-- Task description --
Transcribe only what runs from the line containing "U1 pin G2: W6 -> none" through the end of the listing, line for line and exactly, and omit the pictures.

__________________________________________________

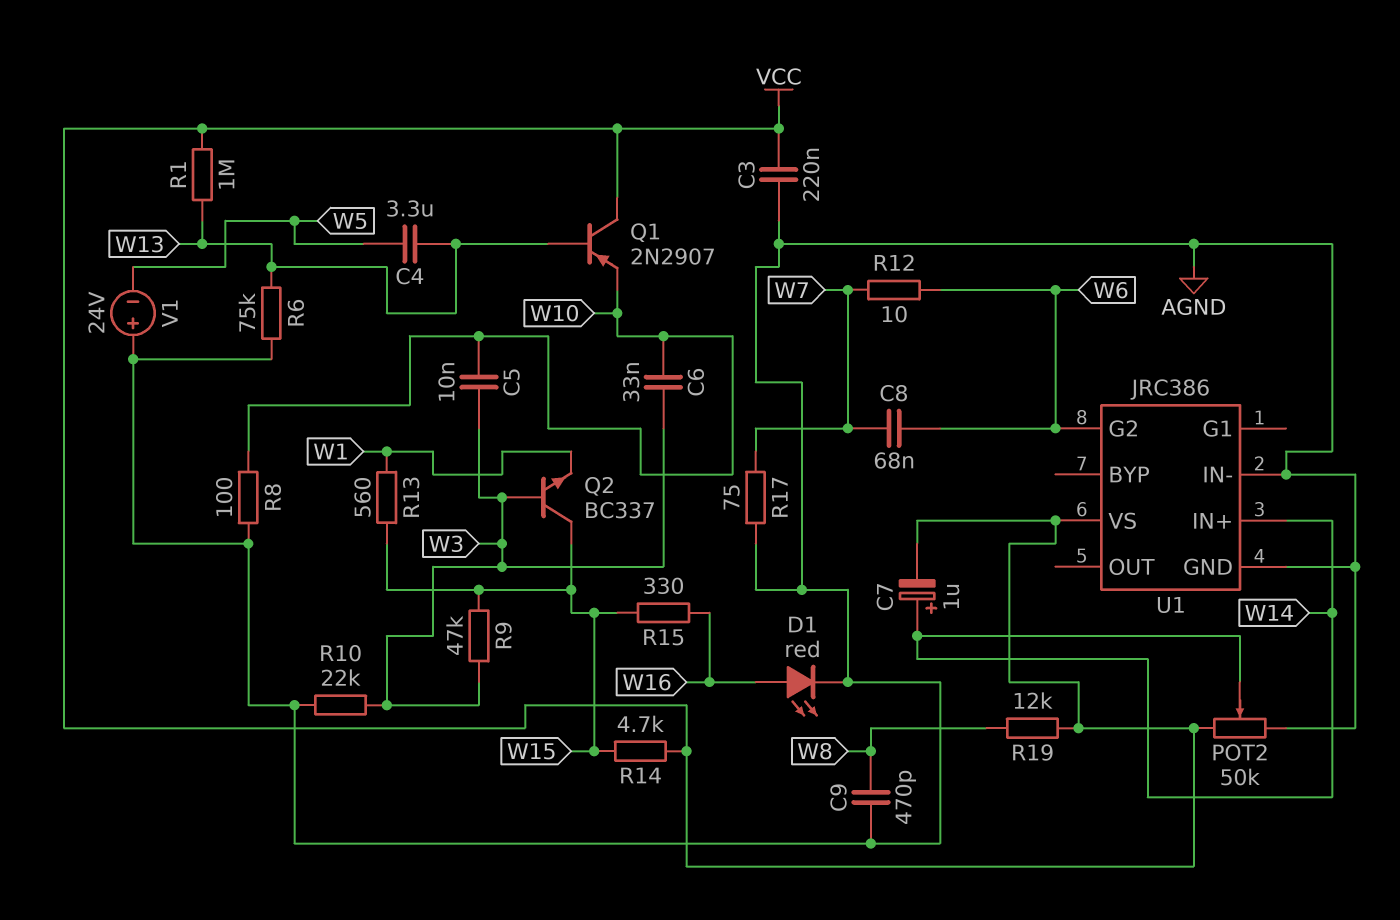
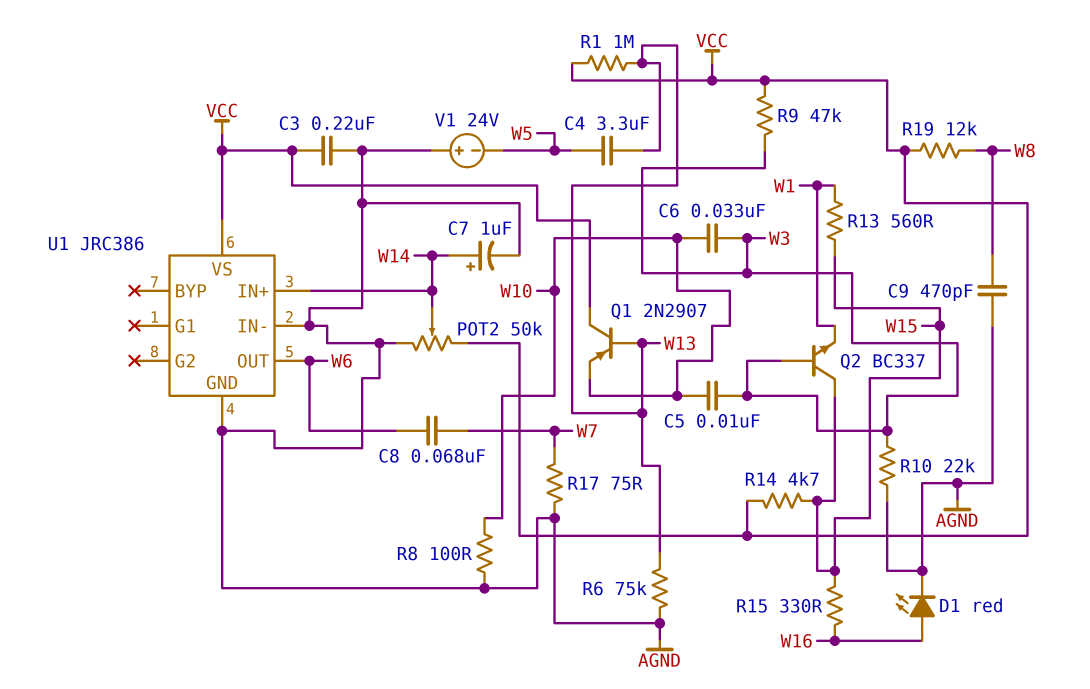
C7: 1uF (plus W14, minus VCC) -> 1uF (plus W14, minus AGND)
R9: 47k (W3, W15) -> 47k (VCC, W3)
R12: 10 (W6, W7) -> none
U1 pin G2: W6 -> none
U1 pin OUT: none -> W6

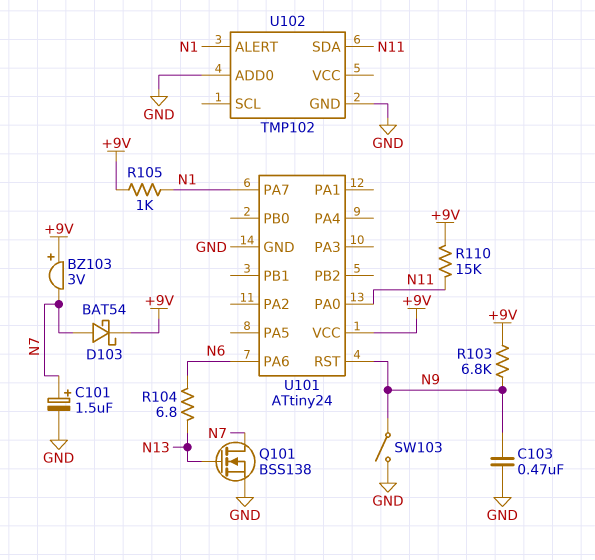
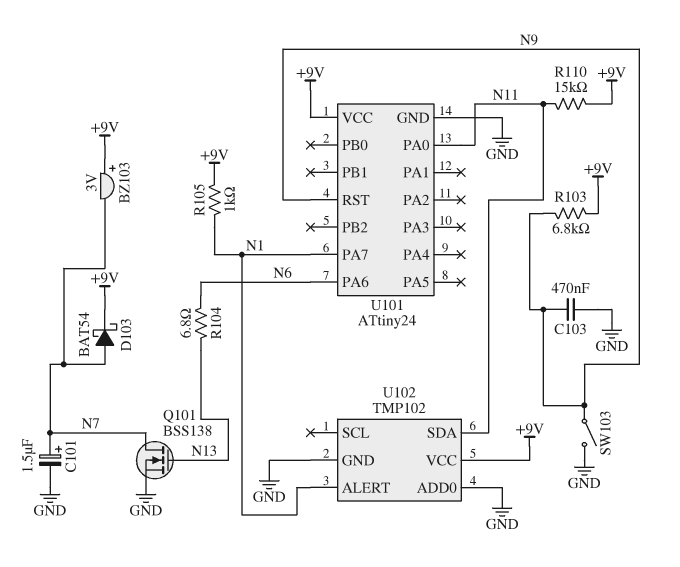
U102 pin VCC: none -> +9V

__________________________________________________

-- Written answer --
U1 pin G2: W6 -> none
U1 pin OUT: none -> W6

U102 pin VCC: none -> +9V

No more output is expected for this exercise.